> **Task instructions**:
Please copy out all the items, replacing every "semicircle" with "half circle" and leaving everything else unchanged.

[Recorded data]
■ ■ ■ ■ ■

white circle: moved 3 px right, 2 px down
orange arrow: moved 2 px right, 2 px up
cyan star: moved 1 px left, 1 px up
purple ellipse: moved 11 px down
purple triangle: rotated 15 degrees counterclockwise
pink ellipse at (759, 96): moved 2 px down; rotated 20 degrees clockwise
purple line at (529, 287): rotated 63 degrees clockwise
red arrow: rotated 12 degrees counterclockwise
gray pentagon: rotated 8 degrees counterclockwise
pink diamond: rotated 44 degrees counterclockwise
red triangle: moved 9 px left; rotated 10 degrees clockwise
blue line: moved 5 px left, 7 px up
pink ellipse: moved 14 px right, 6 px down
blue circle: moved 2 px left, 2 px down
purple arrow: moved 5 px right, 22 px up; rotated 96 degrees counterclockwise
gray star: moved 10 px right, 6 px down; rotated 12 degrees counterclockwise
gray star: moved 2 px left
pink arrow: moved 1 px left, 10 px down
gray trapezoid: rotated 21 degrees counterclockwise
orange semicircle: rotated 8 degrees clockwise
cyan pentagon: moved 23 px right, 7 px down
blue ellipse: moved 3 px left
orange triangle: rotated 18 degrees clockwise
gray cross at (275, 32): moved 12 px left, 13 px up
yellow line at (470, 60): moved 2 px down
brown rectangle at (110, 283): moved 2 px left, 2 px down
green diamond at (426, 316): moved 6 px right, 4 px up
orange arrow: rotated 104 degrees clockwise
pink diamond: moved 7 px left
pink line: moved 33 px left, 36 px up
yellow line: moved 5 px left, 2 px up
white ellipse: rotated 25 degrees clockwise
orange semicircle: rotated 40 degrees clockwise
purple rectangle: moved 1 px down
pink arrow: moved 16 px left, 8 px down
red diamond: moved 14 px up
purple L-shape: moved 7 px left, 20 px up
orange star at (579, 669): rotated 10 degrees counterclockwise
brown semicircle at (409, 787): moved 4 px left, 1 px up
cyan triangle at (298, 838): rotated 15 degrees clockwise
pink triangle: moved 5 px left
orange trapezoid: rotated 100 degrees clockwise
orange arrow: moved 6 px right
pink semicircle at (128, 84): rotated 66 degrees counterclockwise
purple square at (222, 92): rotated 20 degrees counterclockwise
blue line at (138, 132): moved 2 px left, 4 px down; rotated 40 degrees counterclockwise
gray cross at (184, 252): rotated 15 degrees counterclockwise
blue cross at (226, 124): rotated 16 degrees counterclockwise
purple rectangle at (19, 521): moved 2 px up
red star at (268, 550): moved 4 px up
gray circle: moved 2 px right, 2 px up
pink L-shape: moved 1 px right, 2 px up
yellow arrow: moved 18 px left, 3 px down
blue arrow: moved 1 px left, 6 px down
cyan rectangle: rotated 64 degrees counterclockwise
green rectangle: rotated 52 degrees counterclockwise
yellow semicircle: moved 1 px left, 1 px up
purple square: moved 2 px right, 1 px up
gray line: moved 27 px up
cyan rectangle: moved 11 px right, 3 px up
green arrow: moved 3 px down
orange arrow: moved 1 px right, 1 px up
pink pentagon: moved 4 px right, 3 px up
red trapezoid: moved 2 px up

■ ■ ■ ■ ■

> **Solution for this exercise**:
white circle: moved 3 px right, 2 px down
orange arrow: moved 2 px right, 2 px up
cyan star: moved 1 px left, 1 px up
purple ellipse: moved 11 px down
purple triangle: rotated 15 degrees counterclockwise
pink ellipse at (759, 96): moved 2 px down; rotated 20 degrees clockwise
purple line at (529, 287): rotated 63 degrees clockwise
red arrow: rotated 12 degrees counterclockwise
gray pentagon: rotated 8 degrees counterclockwise
pink diamond: rotated 44 degrees counterclockwise
red triangle: moved 9 px left; rotated 10 degrees clockwise
blue line: moved 5 px left, 7 px up
pink ellipse: moved 14 px right, 6 px down
blue circle: moved 2 px left, 2 px down
purple arrow: moved 5 px right, 22 px up; rotated 96 degrees counterclockwise
gray star: moved 10 px right, 6 px down; rotated 12 degrees counterclockwise
gray star: moved 2 px left
pink arrow: moved 1 px left, 10 px down
gray trapezoid: rotated 21 degrees counterclockwise
orange half circle: rotated 8 degrees clockwise
cyan pentagon: moved 23 px right, 7 px down
blue ellipse: moved 3 px left
orange triangle: rotated 18 degrees clockwise
gray cross at (275, 32): moved 12 px left, 13 px up
yellow line at (470, 60): moved 2 px down
brown rectangle at (110, 283): moved 2 px left, 2 px down
green diamond at (426, 316): moved 6 px right, 4 px up
orange arrow: rotated 104 degrees clockwise
pink diamond: moved 7 px left
pink line: moved 33 px left, 36 px up
yellow line: moved 5 px left, 2 px up
white ellipse: rotated 25 degrees clockwise
orange half circle: rotated 40 degrees clockwise
purple rectangle: moved 1 px down
pink arrow: moved 16 px left, 8 px down
red diamond: moved 14 px up
purple L-shape: moved 7 px left, 20 px up
orange star at (579, 669): rotated 10 degrees counterclockwise
brown half circle at (409, 787): moved 4 px left, 1 px up
cyan triangle at (298, 838): rotated 15 degrees clockwise
pink triangle: moved 5 px left
orange trapezoid: rotated 100 degrees clockwise
orange arrow: moved 6 px right
pink half circle at (128, 84): rotated 66 degrees counterclockwise
purple square at (222, 92): rotated 20 degrees counterclockwise
blue line at (138, 132): moved 2 px left, 4 px down; rotated 40 degrees counterclockwise
gray cross at (184, 252): rotated 15 degrees counterclockwise
blue cross at (226, 124): rotated 16 degrees counterclockwise
purple rectangle at (19, 521): moved 2 px up
red star at (268, 550): moved 4 px up
gray circle: moved 2 px right, 2 px up
pink L-shape: moved 1 px right, 2 px up
yellow arrow: moved 18 px left, 3 px down
blue arrow: moved 1 px left, 6 px down
cyan rectangle: rotated 64 degrees counterclockwise
green rectangle: rotated 52 degrees counterclockwise
yellow half circle: moved 1 px left, 1 px up
purple square: moved 2 px right, 1 px up
gray line: moved 27 px up
cyan rectangle: moved 11 px right, 3 px up
green arrow: moved 3 px down
orange arrow: moved 1 px right, 1 px up
pink pentagon: moved 4 px right, 3 px up
red trapezoid: moved 2 px up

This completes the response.